╔══
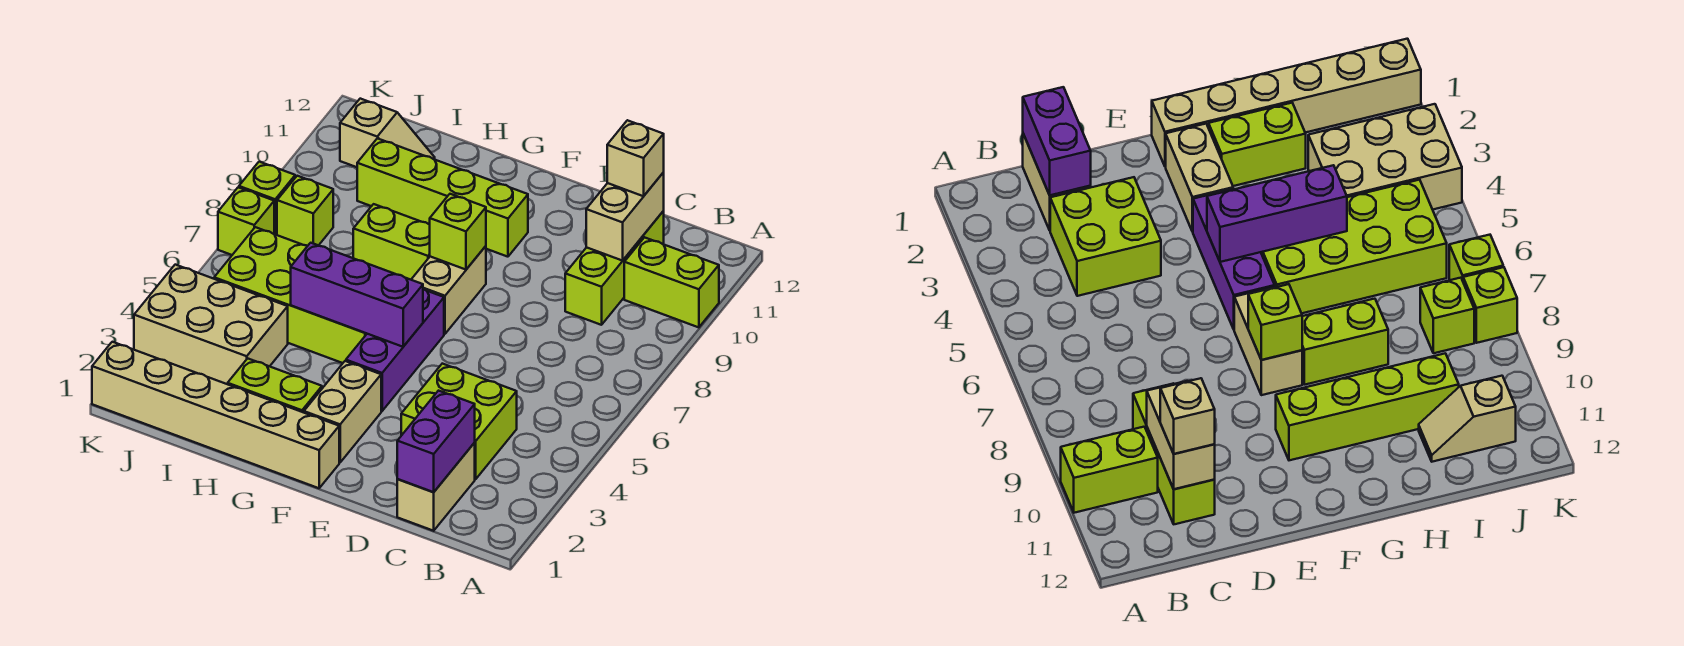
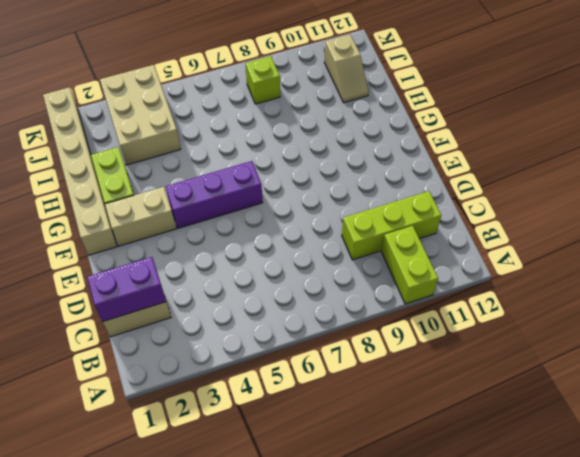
none -> lime brick C3:D4 level 1
none -> tan brick F7:F8 level 1
none -> lime brick F10:I10 level 1

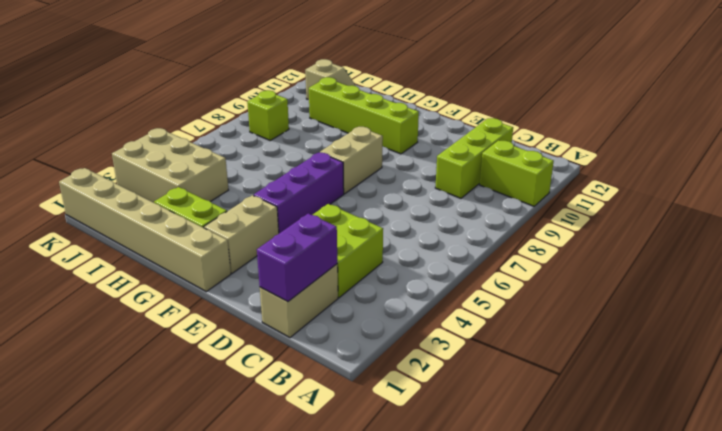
none -> lime brick G5:J6 level 1
none -> lime brick G8:H8 level 1
none -> lime brick K7 level 1

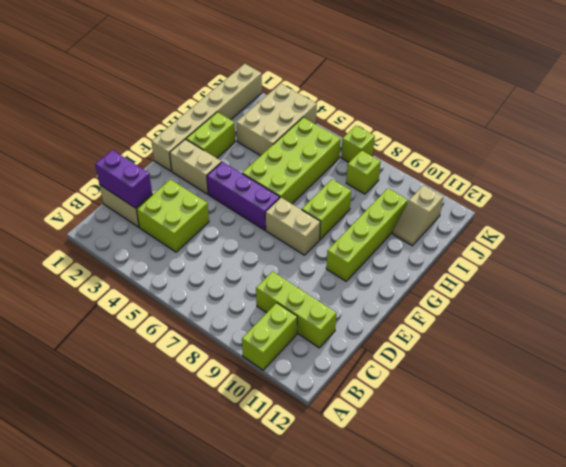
none -> lime brick K8 level 1
none -> tan brick C10:C11 level 2
none -> purple brick F5:H5 level 2

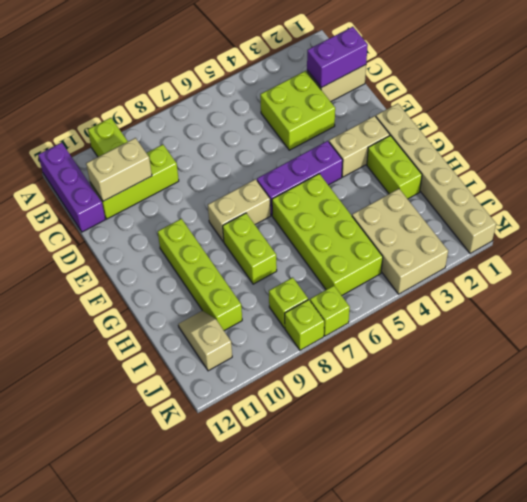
purple brick A12:C12 level 1 -> purple brick F5:H5 level 2
none -> lime brick F8 level 2
none -> tan brick C11 level 3

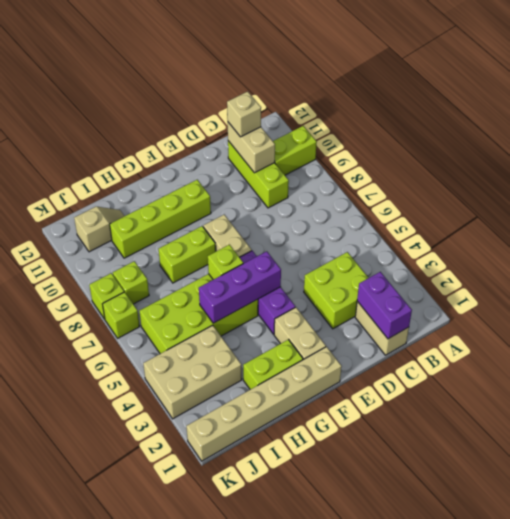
lime brick G6 level 2 -> lime brick F8 level 2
╚══
ACTIVITY:
What is needed is an exact repeat of only the lines from the one containing "none -> lime brick K8 level 1" through the last line of the listing above, both ends included, without the pictures.

FINISHED TASK:
none -> lime brick K8 level 1
none -> tan brick C10:C11 level 2
none -> purple brick F5:H5 level 2

purple brick A12:C12 level 1 -> purple brick F5:H5 level 2
none -> lime brick F8 level 2
none -> tan brick C11 level 3

lime brick G6 level 2 -> lime brick F8 level 2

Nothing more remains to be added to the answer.